◆ **Task to carry out**
The expected output is the exact lines from the one containing "(279, 201) = (284, 295): white" through the end of the data, inclusive, and nothing else.

◆ **Data block**
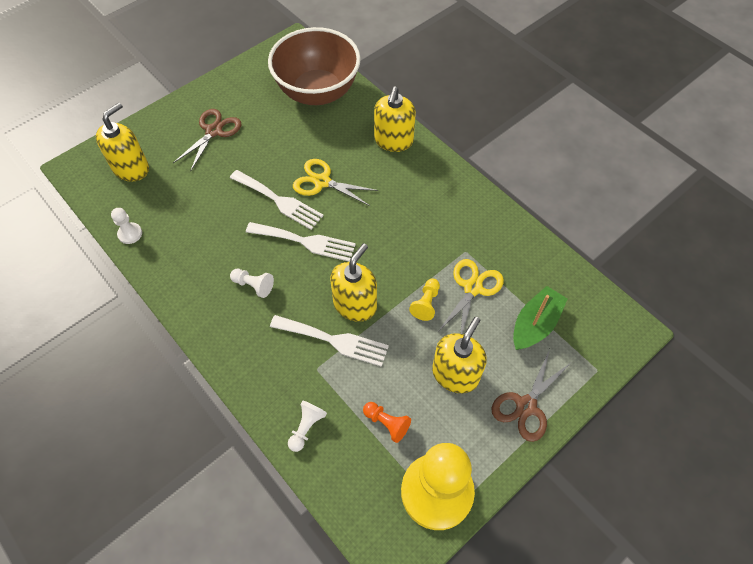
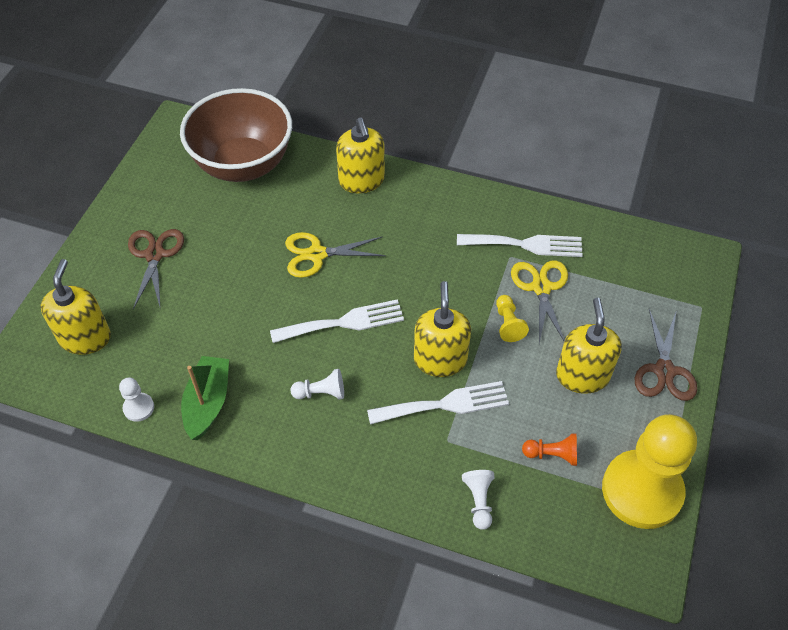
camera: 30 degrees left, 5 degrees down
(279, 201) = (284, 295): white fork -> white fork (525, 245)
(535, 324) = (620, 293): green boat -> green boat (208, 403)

◆ **Task solution**
(279, 201) = (284, 295): white fork -> white fork (525, 245)
(535, 324) = (620, 293): green boat -> green boat (208, 403)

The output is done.